• [Try it] Lines in the listing below that contain the string "camera" are to be found and copied.

*** Opening of The data ***

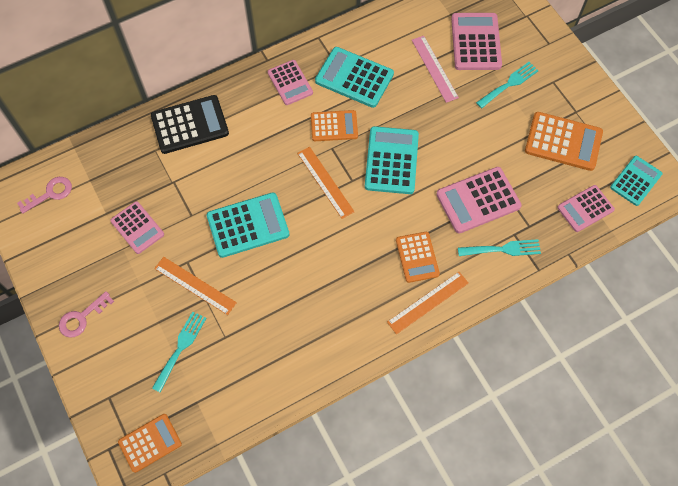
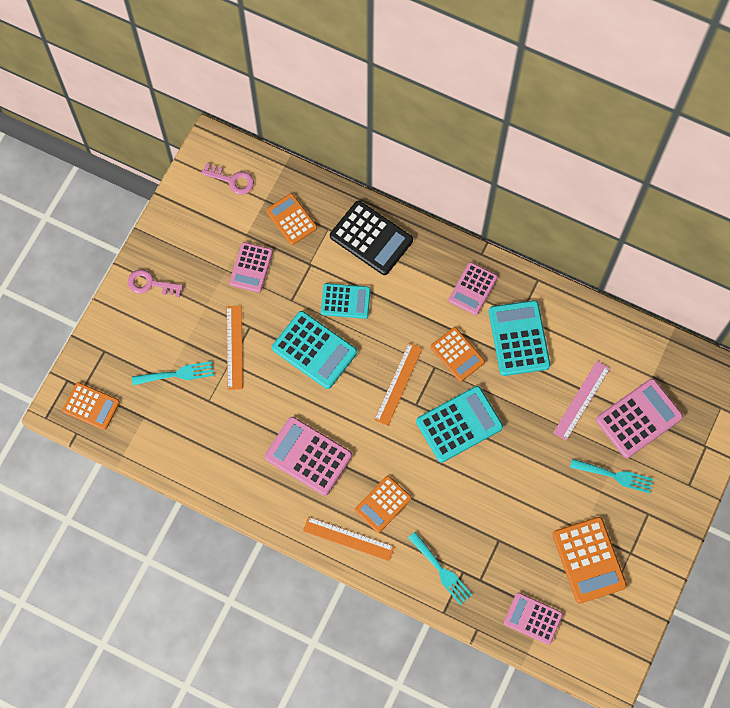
camera: 55 degrees right, 5 degrees up
(123, 171) = (291, 219): none -> orange calculator
(478, 200) = (473, 521): pink calculator -> pink calculator (308, 456)
(635, 181) = (595, 647): turquoise calculator -> turquoise calculator (345, 301)

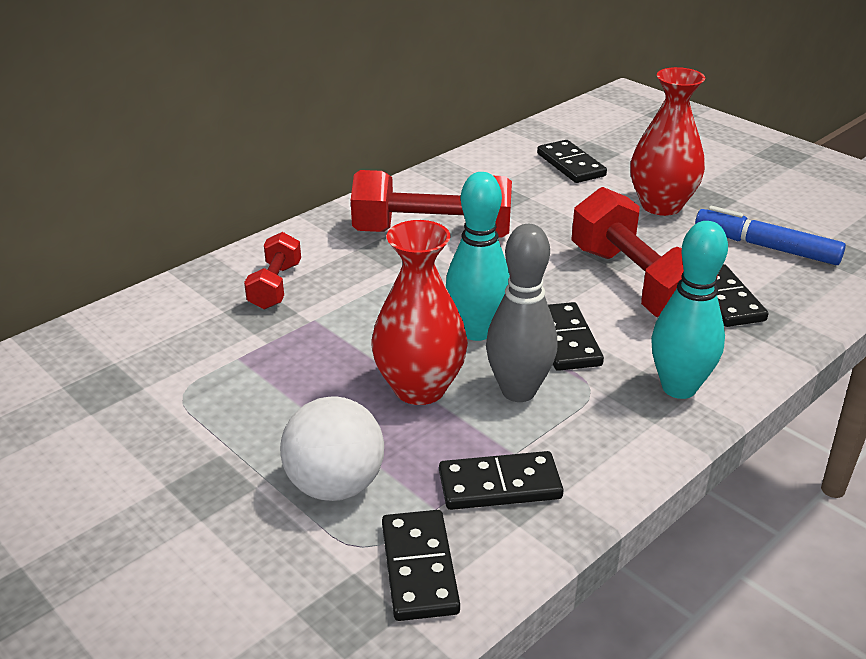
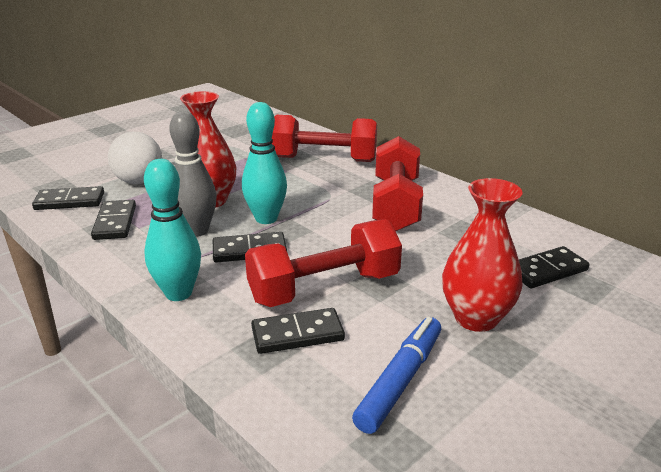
camera: 90 degrees right, 5 degrees down
(275, 286) = (324, 159): red dumbbell -> red dumbbell, size x1.85

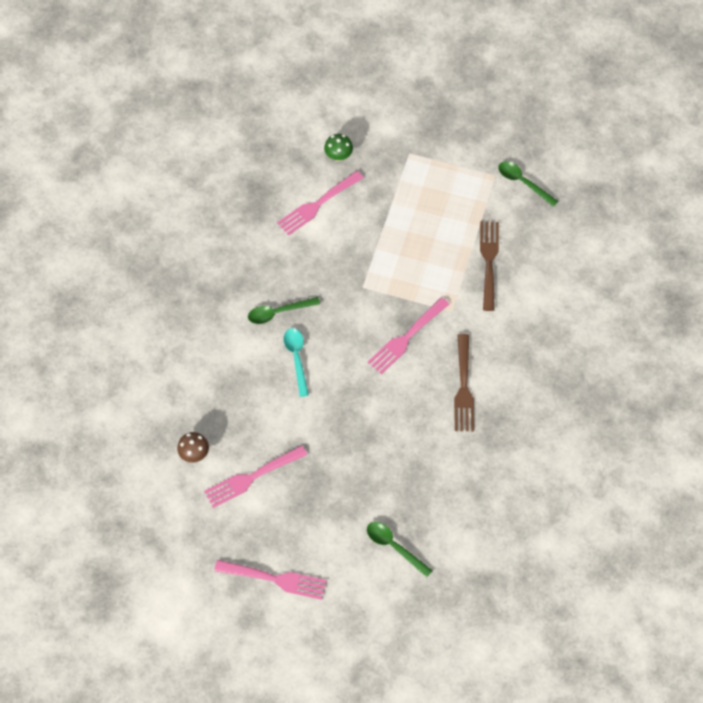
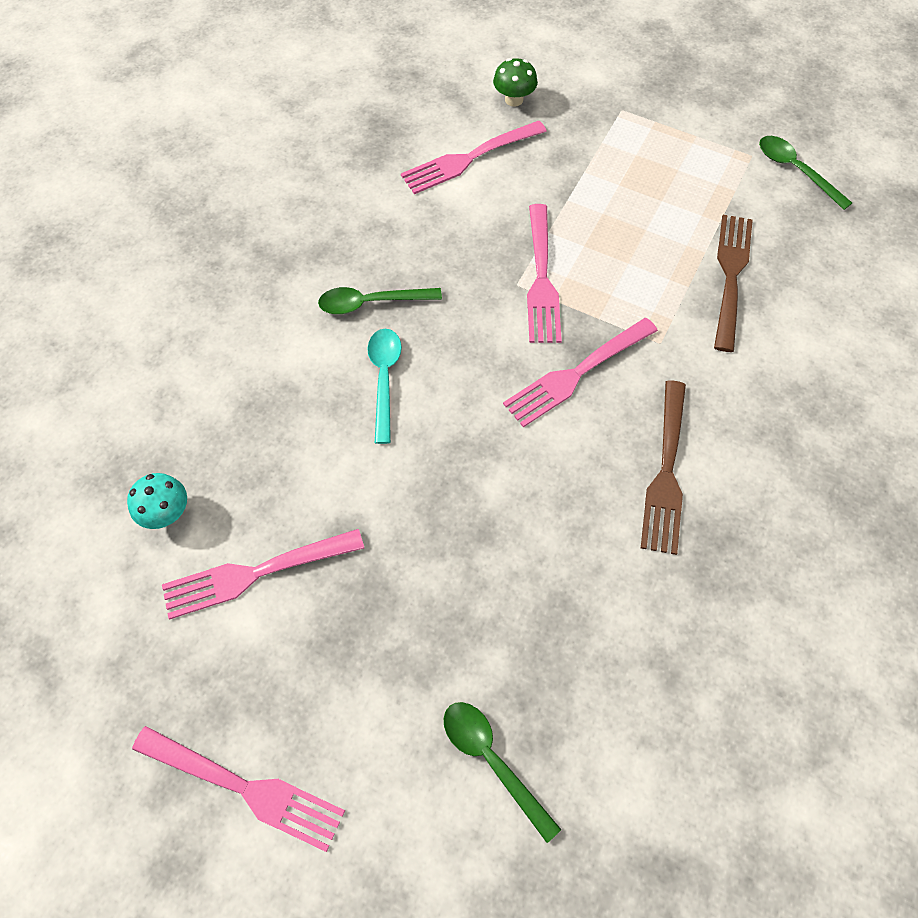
camera: 10 degrees right, 0 degrees up
(194, 454) = (166, 513): brown mushroom -> turquoise mushroom
(376, 281) = (541, 279): none -> pink fork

*** Close of The data ***

• [Response area]
camera: 55 degrees right, 5 degrees up
camera: 90 degrees right, 5 degrees down
camera: 10 degrees right, 0 degrees up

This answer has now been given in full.